**Data below:**
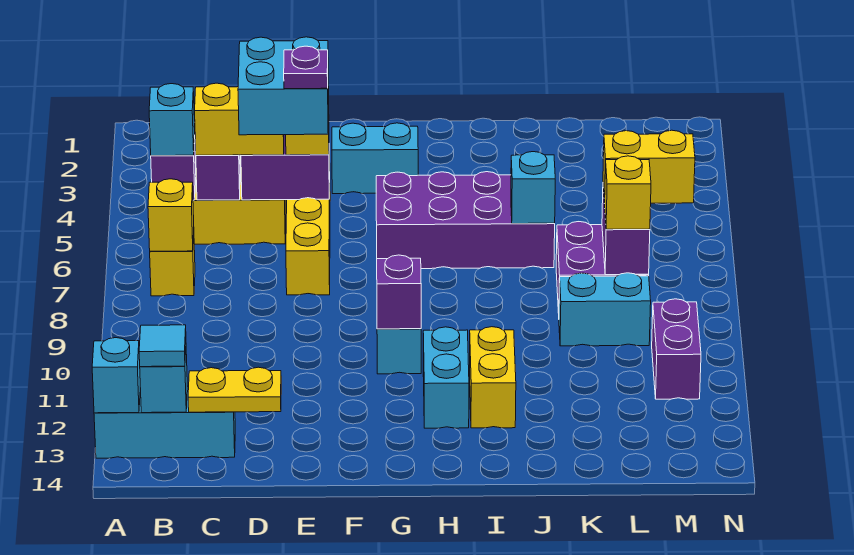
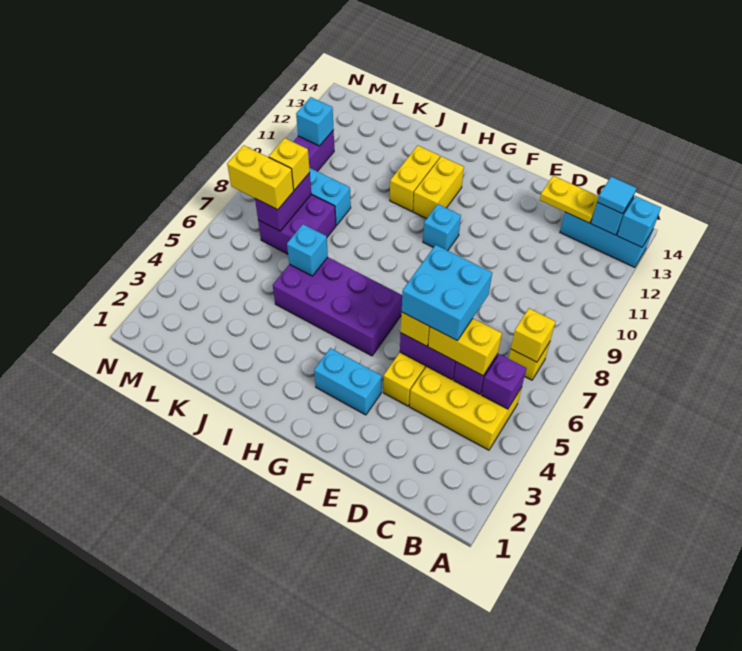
cyan brick B5 level 3 -> cyan brick M11 level 2
purple plate E6 level 5 -> none
purple brick G10 level 2 -> none
cyan brick H11:H12 level 1 -> yellow brick H11:H12 level 1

**Task prompt:** Each line of the listing above belongs in the answer exactly as written; the pictures do not.

**Answer box:**
cyan brick B5 level 3 -> cyan brick M11 level 2
purple plate E6 level 5 -> none
purple brick G10 level 2 -> none
cyan brick H11:H12 level 1 -> yellow brick H11:H12 level 1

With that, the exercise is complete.